• [What is being asked] Throughout the records below, find each line holding "blue" and copy it.

• [Records for this task]

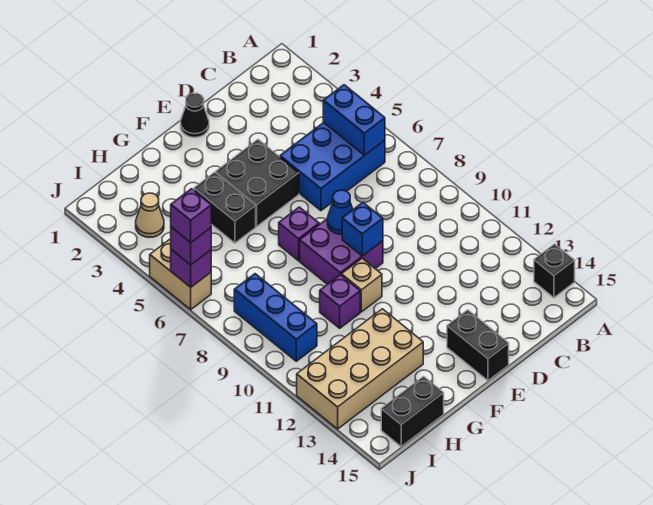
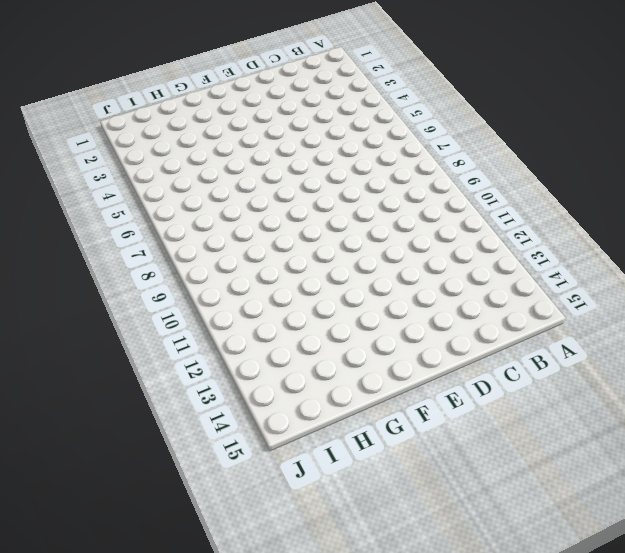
none -> black 1x1 brick [534,244,575,298]
none -> blue 2x3 brick [280,122,385,211]
none -> black 1x1 cone [181,93,209,137]

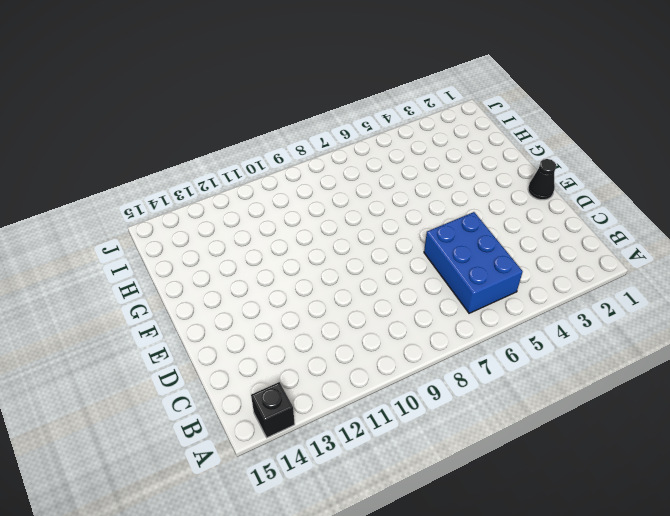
none -> black 2x2 brick [216,140,299,227]
none -> purple 2x2 brick [300,219,383,284]
none -> black 1x2 brick [447,310,509,381]

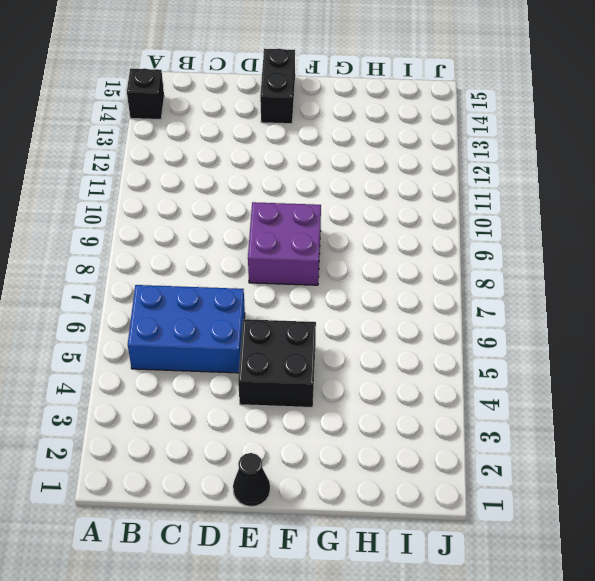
none -> purple 1x1 brick [279,207,319,261]
none -> tan 1x1 brick [341,258,382,312]
none -> black 1x2 brick [194,172,256,243]

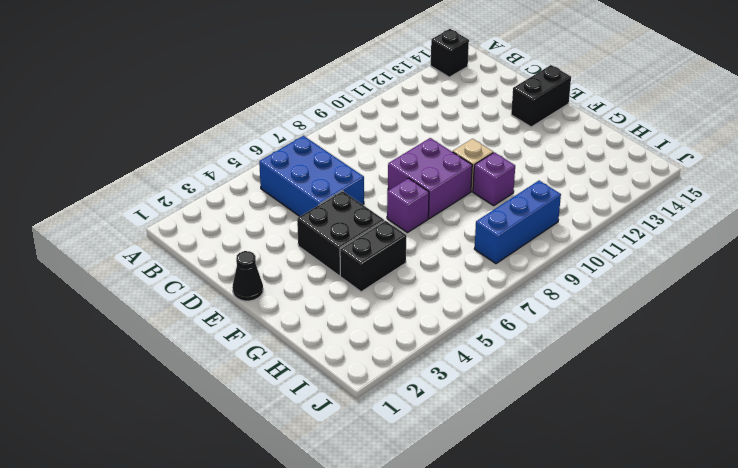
none -> tan 2x4 brick [297,309,423,429]
none -> black 1x2 brick [381,377,444,447]
none -> tan 1x1 cone [136,193,164,237]

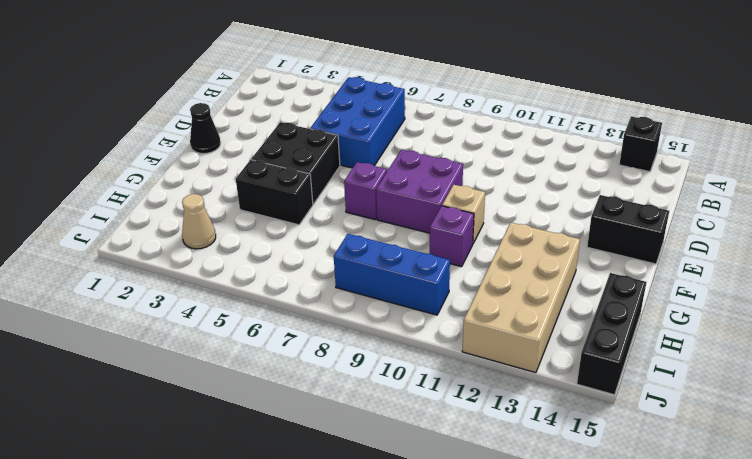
black 1x3 brick [577,273,646,395] -> black 1x2 brick [381,377,444,447]
none -> tan 1x2 brick [150,239,211,309]
none -> blue 1x2 brick [323,85,385,156]
none -> blue 1x1 cone [327,190,353,234]

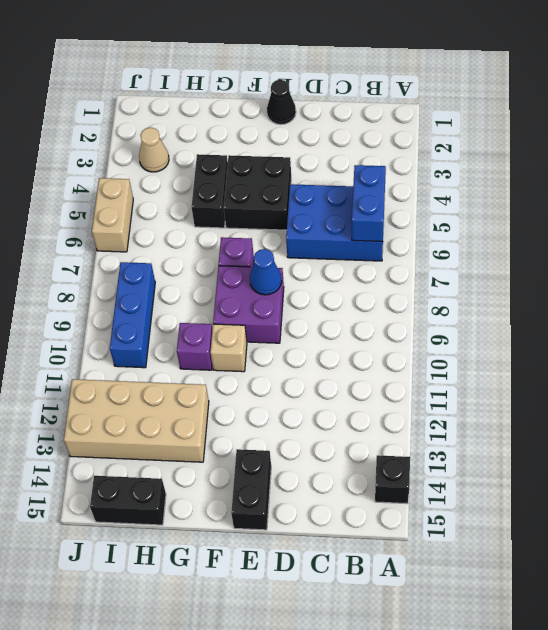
none -> blue 1x1 brick [342,202,383,256]
none -> purple 1x1 brick [171,249,211,287]
none -> purple 1x1 brick [171,227,211,265]

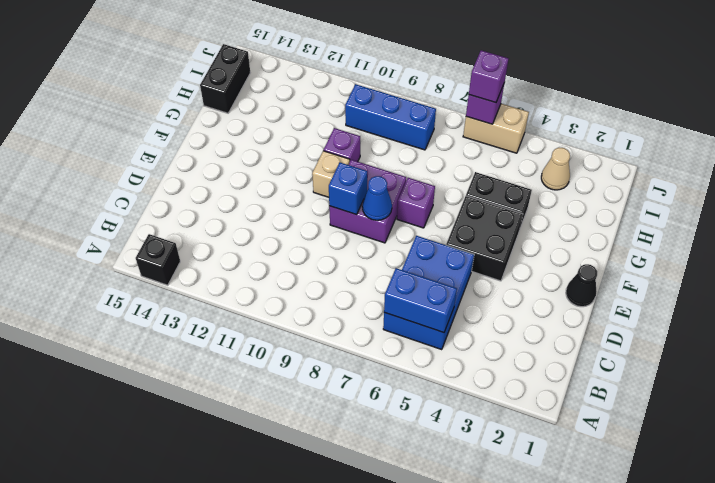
none -> black 1x2 brick [447,310,509,381]
none -> tan 2x4 brick [297,309,423,429]
none -> purple 1x1 brick [171,189,211,242]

• [Output below]
none -> blue 2x3 brick [280,122,385,211]
none -> blue 1x2 brick [323,85,385,156]
none -> blue 1x1 cone [327,190,353,234]
none -> blue 1x1 brick [342,202,383,256]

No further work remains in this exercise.